Instructions to follow: Would you please copy the entries exactly, leaving every picture aside?

Provided information:
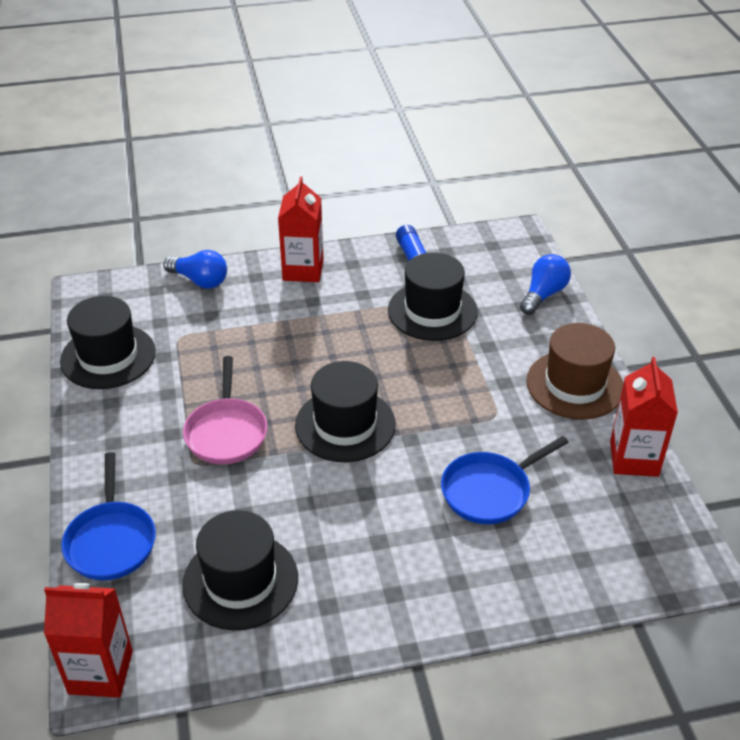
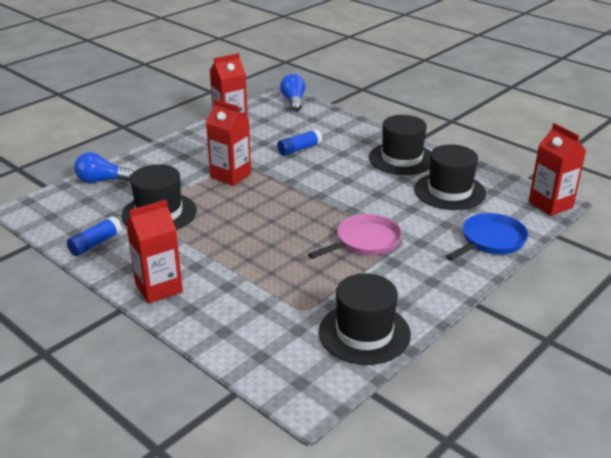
camera: 125 degrees left, 10 degrees down
blue light bulb [163,250,227,289] -> blue light bulb moved to [280,74,305,111]
black hat [295,361,396,462] -> black hat moved to [369,115,431,175]
blue pan [441,436,569,524] -> blue glue stick [277,129,322,156]
brown hat [526,323,623,420] -> none
none -> red carton [206,99,251,186]

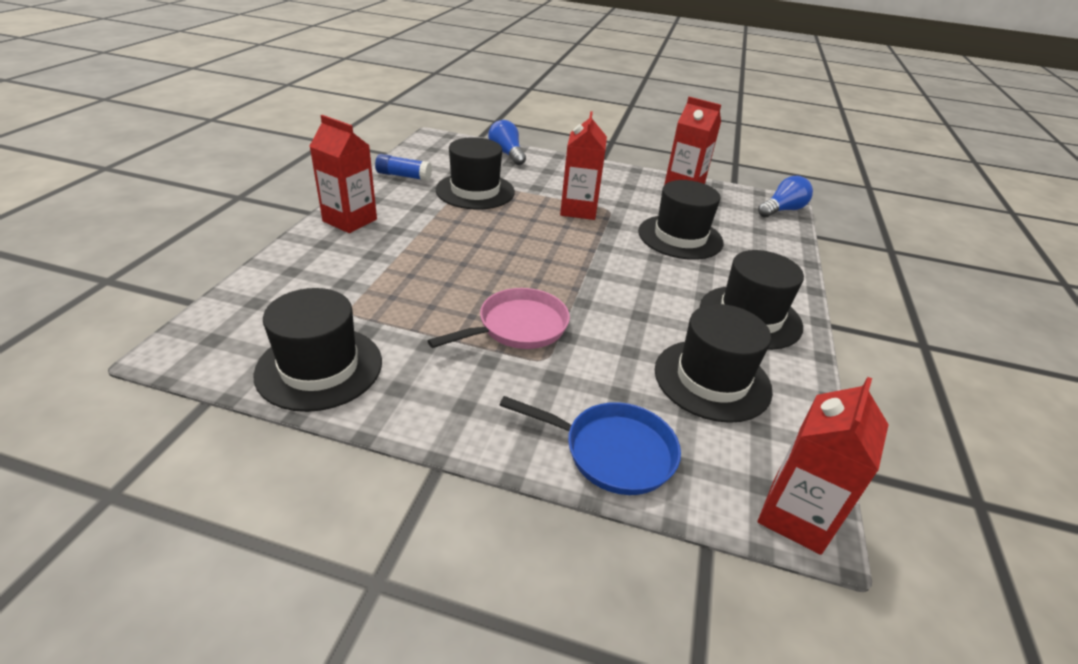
camera: 60 degrees right, 5 degrees up
blue glue stick [277,129,322,156] -> black hat [638,180,724,260]
pink pan [308,214,402,259] -> pink pan turned 60 degrees counterclockwise [427,288,570,349]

Result of the exercise:
camera: 125 degrees left, 10 degrees down
blue light bulb [163,250,227,289] -> blue light bulb moved to [280,74,305,111]
black hat [295,361,396,462] -> black hat moved to [369,115,431,175]
blue pan [441,436,569,524] -> blue glue stick [277,129,322,156]
brown hat [526,323,623,420] -> none
none -> red carton [206,99,251,186]

camera: 60 degrees right, 5 degrees up
blue glue stick [277,129,322,156] -> black hat [638,180,724,260]
pink pan [308,214,402,259] -> pink pan turned 60 degrees counterclockwise [427,288,570,349]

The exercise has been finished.